▸ Problem requirements: Give back exactly the lines from the "white book: 7 -> 6" line to the final line of the records, and only those, minus any pictures.

^^^^^^^^

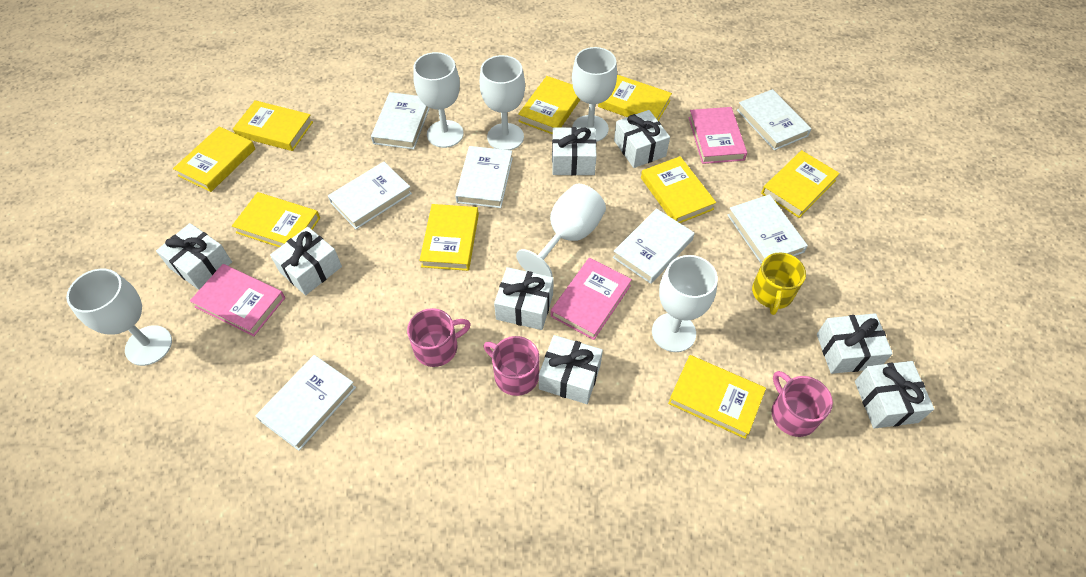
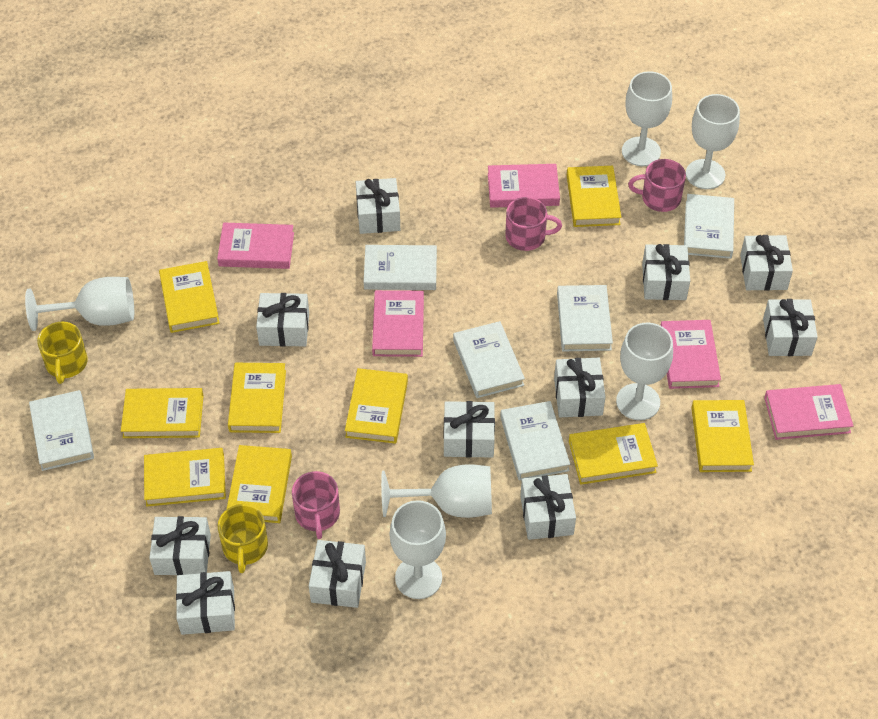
pink book: 3 -> 5
white book: 7 -> 6
white gift: 8 -> 11
yellow mug: 1 -> 2

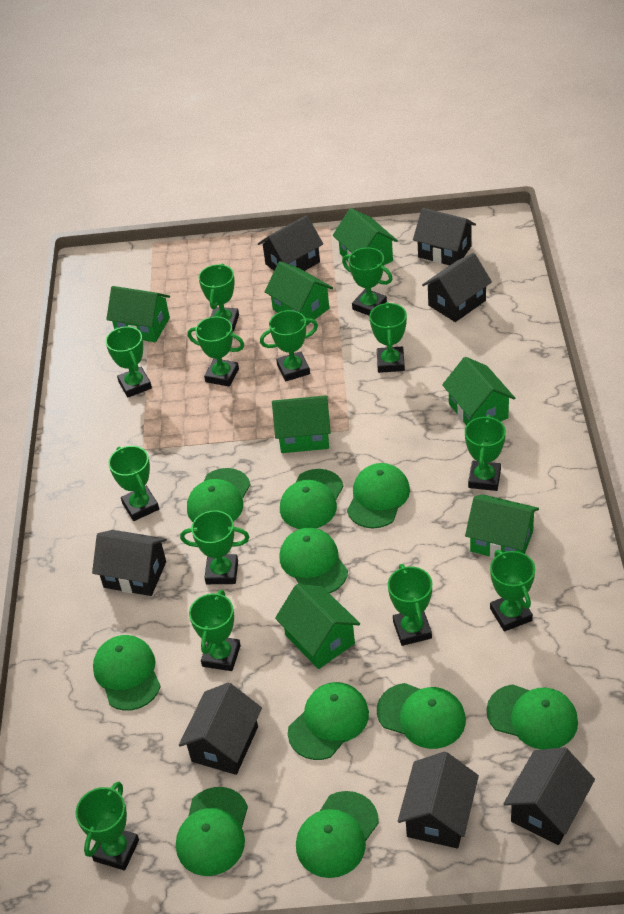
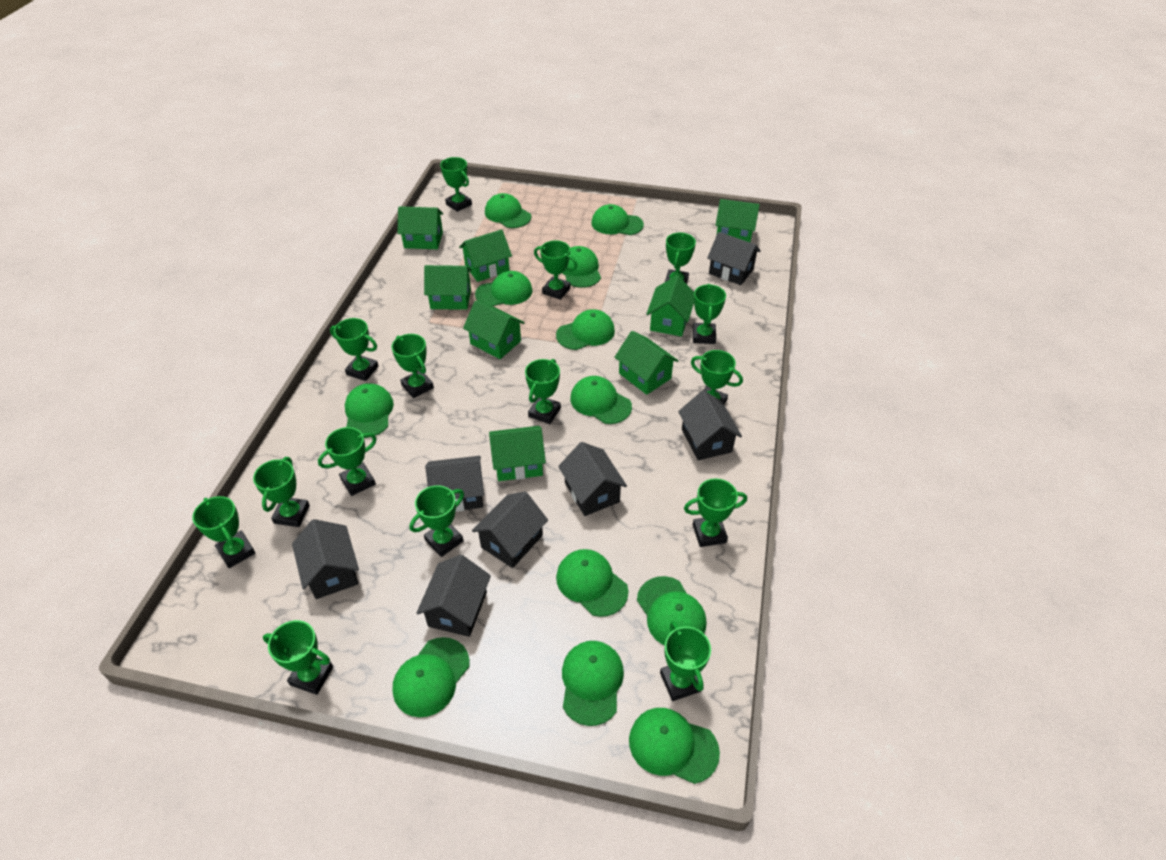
green cap: 10 -> 12
green house: 7 -> 8
green trophy: 13 -> 15

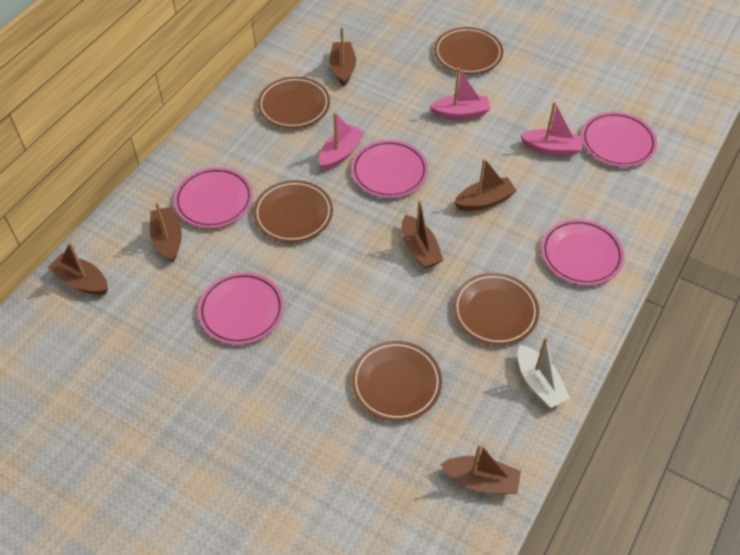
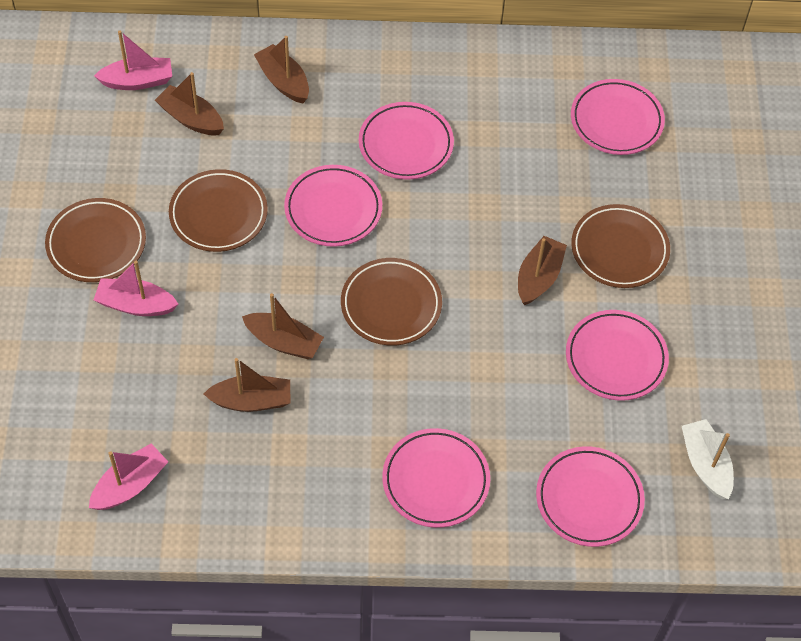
brown boat: 6 -> 5
brown plate: 5 -> 4
pink plate: 5 -> 6

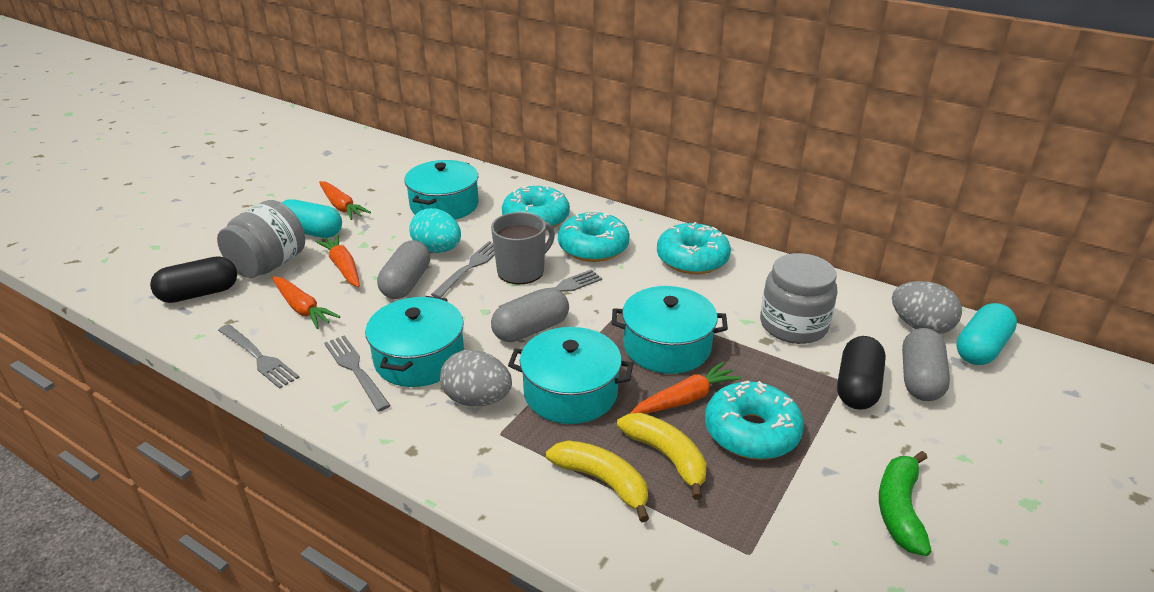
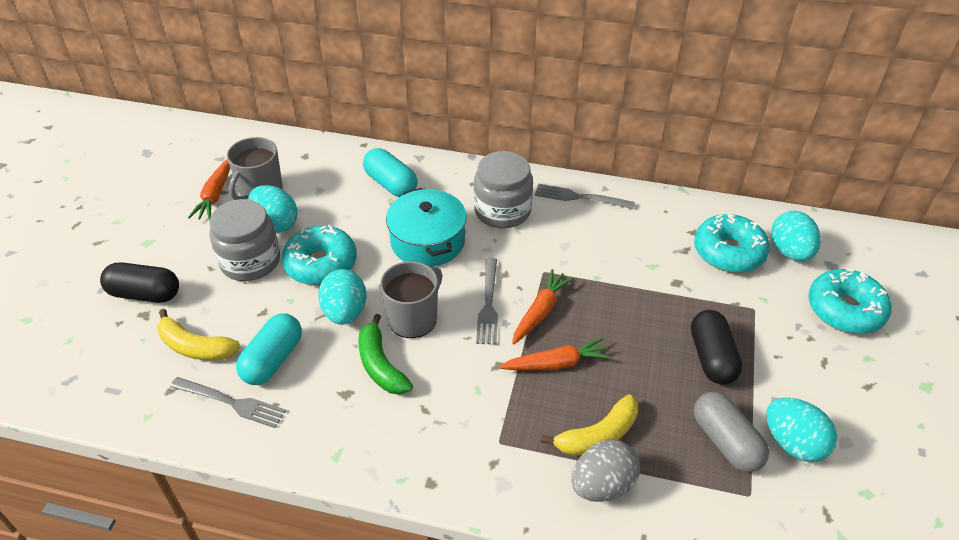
grey capsule: 3 -> 1
grey egg: 2 -> 1
grey fork: 4 -> 3
grey mug: 1 -> 2
orange carrot: 4 -> 3
turquoise donut: 4 -> 3
turquoise egg: 1 -> 4
turquoise pot: 4 -> 1

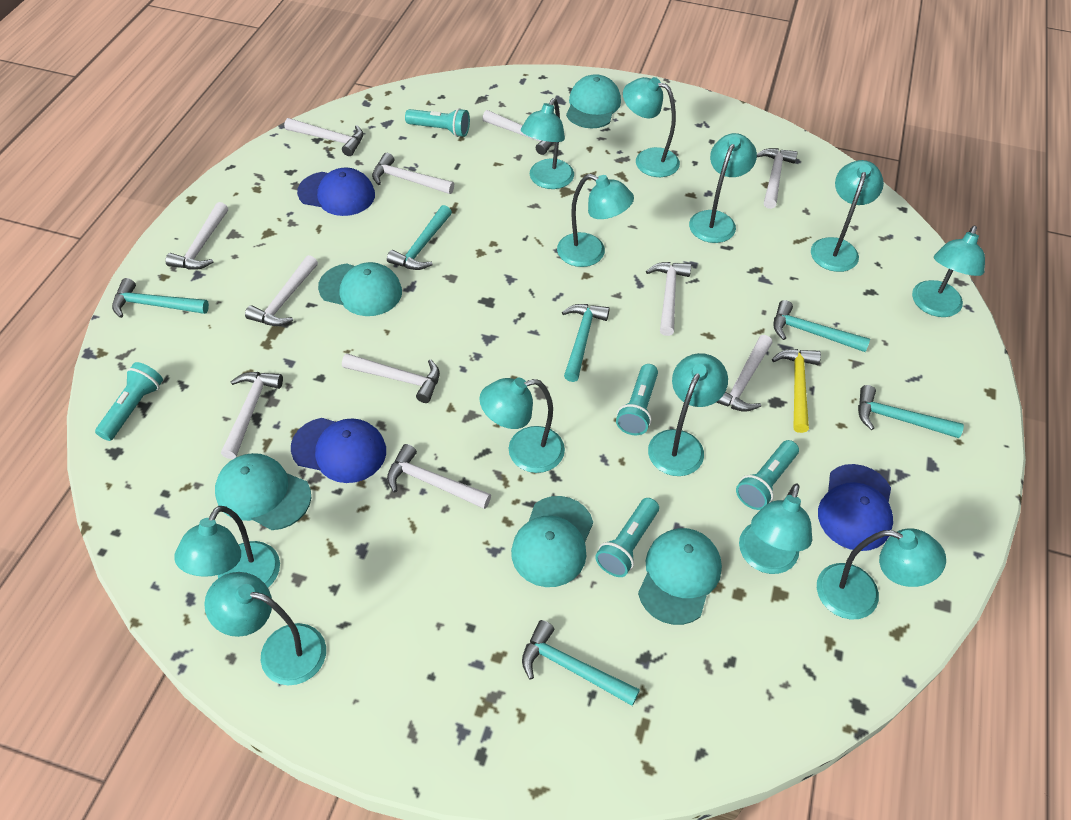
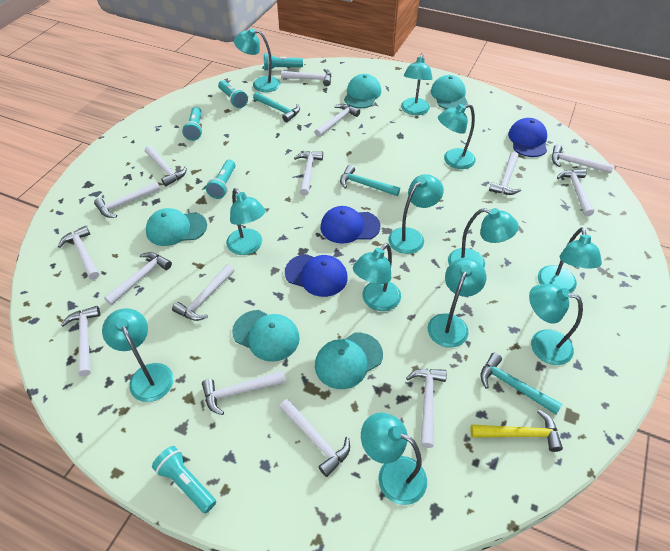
turquoise hammer: 6 -> 3
white hammer: 11 -> 15

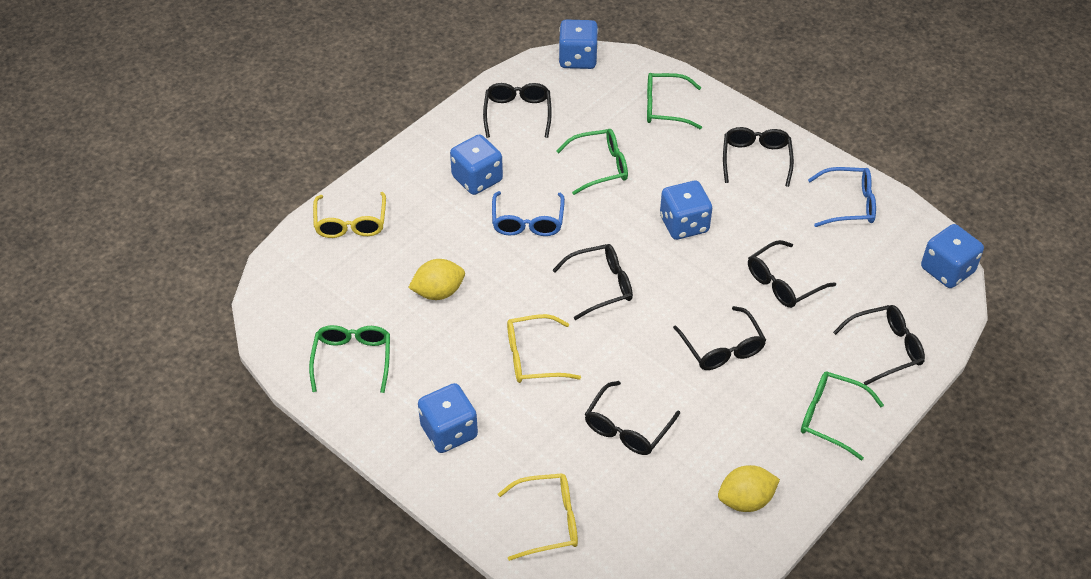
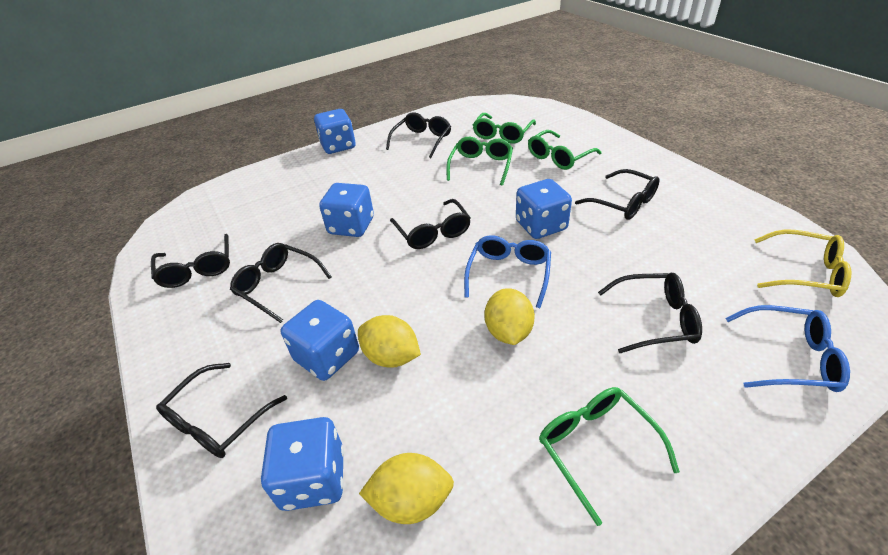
yellow glasses: 3 -> 1
yellow lemon: 2 -> 3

^^^^^^^^

▸ Answer box:
white book: 7 -> 6
white gift: 8 -> 11
yellow mug: 1 -> 2

green cap: 10 -> 12
green house: 7 -> 8
green trophy: 13 -> 15

brown boat: 6 -> 5
brown plate: 5 -> 4
pink plate: 5 -> 6

grey capsule: 3 -> 1
grey egg: 2 -> 1
grey fork: 4 -> 3
grey mug: 1 -> 2
orange carrot: 4 -> 3
turquoise donut: 4 -> 3
turquoise egg: 1 -> 4
turquoise pot: 4 -> 1

turquoise hammer: 6 -> 3
white hammer: 11 -> 15

yellow glasses: 3 -> 1
yellow lemon: 2 -> 3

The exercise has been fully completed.